*Work required*
Two lines in the data below mark the range: the one with "(191, 309) = (430, 296): blue" and the one with "(563, 396) = (955, 371): orange". Return both, along with every line between them, exactly.

*Saved data entries*
-=-=-
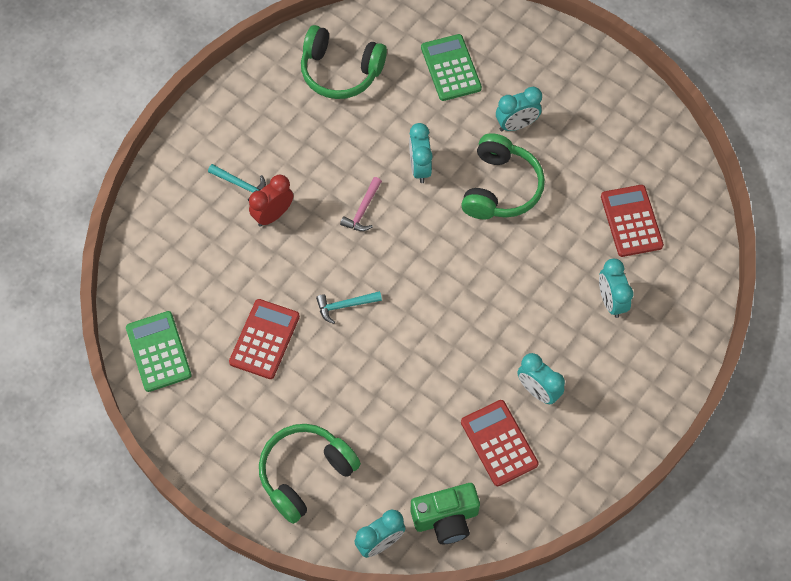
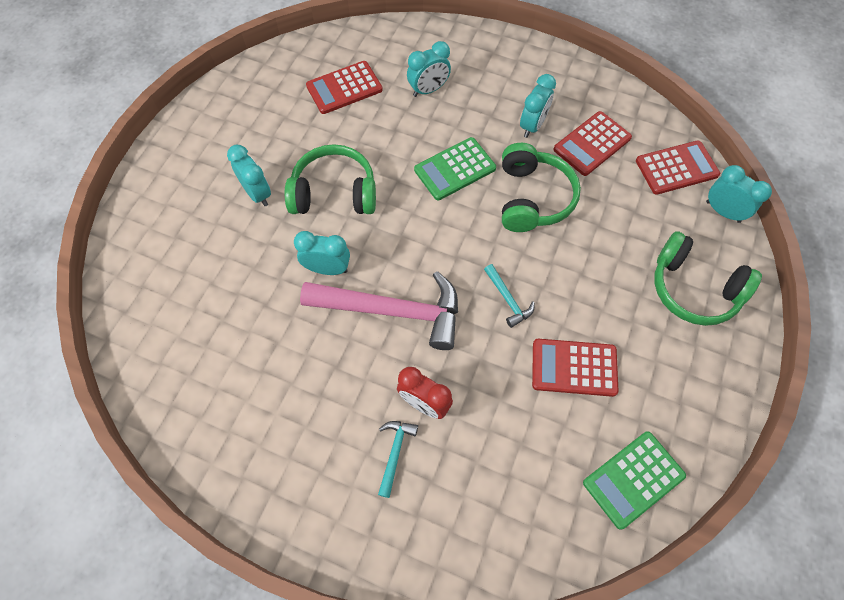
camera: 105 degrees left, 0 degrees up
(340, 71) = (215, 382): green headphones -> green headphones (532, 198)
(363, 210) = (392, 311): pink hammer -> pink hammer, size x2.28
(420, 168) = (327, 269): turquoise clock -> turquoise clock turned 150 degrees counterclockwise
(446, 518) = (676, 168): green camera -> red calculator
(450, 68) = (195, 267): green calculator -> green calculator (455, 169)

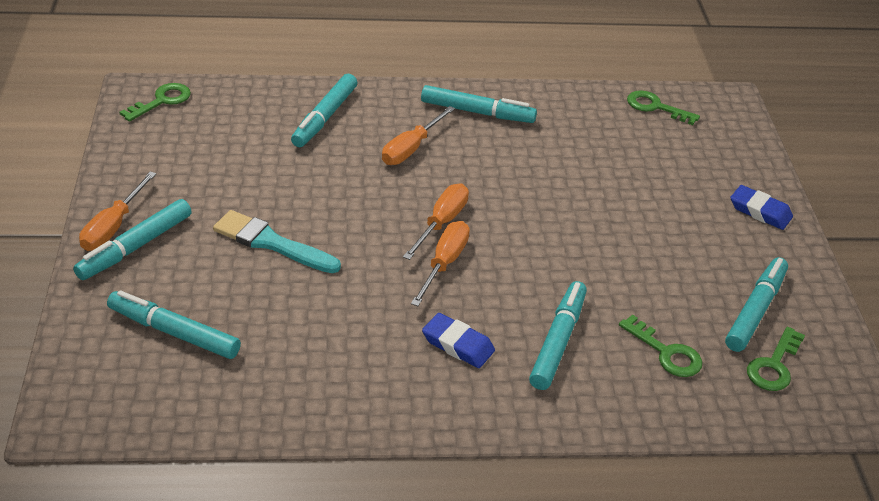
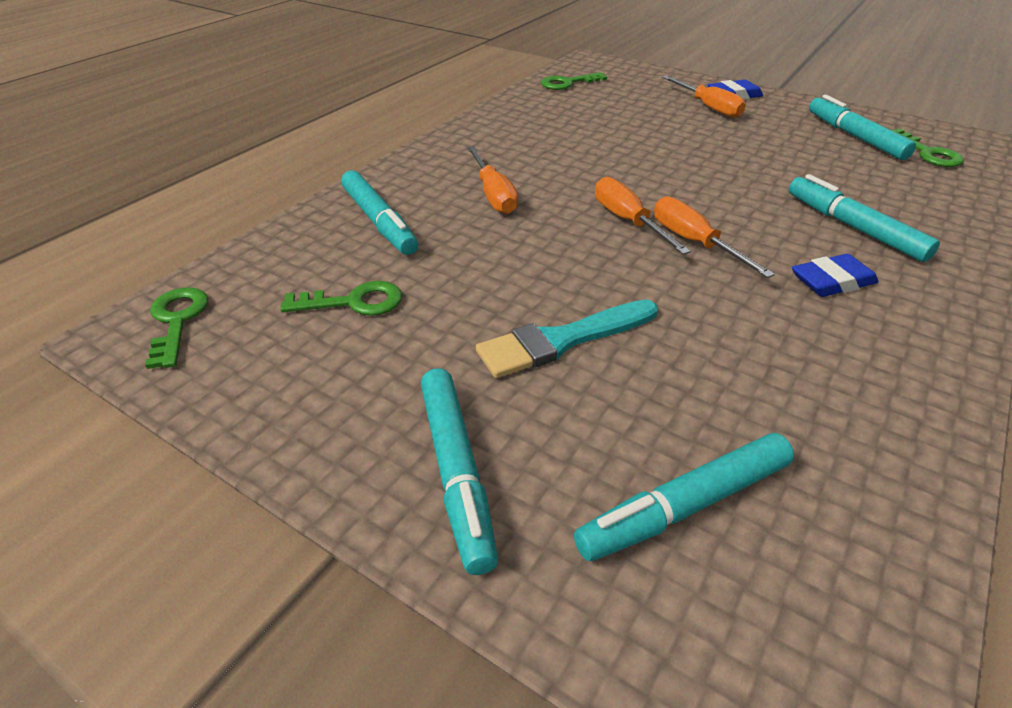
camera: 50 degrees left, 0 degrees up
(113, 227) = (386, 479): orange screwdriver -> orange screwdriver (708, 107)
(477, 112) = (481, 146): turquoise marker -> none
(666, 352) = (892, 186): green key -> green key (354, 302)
-=-=-
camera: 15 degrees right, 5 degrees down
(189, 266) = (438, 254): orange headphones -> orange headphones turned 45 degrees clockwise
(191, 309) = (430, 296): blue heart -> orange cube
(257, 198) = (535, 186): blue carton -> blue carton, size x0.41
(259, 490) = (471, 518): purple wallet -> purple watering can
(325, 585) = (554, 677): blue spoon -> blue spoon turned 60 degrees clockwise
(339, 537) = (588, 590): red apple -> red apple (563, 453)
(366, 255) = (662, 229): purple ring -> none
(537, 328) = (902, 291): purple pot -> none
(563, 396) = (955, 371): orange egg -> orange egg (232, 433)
-=-=-
*Finished task*
(191, 309) = (430, 296): blue heart -> orange cube
(257, 198) = (535, 186): blue carton -> blue carton, size x0.41
(259, 490) = (471, 518): purple wallet -> purple watering can
(325, 585) = (554, 677): blue spoon -> blue spoon turned 60 degrees clockwise
(339, 537) = (588, 590): red apple -> red apple (563, 453)
(366, 255) = (662, 229): purple ring -> none
(537, 328) = (902, 291): purple pot -> none
(563, 396) = (955, 371): orange egg -> orange egg (232, 433)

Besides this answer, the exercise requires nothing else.